Data excerpts
+++
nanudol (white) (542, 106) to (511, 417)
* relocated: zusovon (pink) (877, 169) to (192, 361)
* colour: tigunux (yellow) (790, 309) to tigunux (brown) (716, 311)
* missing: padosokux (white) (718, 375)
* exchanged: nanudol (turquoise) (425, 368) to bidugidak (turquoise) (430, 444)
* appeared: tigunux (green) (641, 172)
+++
• [Work task]: Write all the entries out again exactly as they are.

• [Task response]:
nanudol (white) (542, 106) to (511, 417)
* relocated: zusovon (pink) (877, 169) to (192, 361)
* colour: tigunux (yellow) (790, 309) to tigunux (brown) (716, 311)
* missing: padosokux (white) (718, 375)
* exchanged: nanudol (turquoise) (425, 368) to bidugidak (turquoise) (430, 444)
* appeared: tigunux (green) (641, 172)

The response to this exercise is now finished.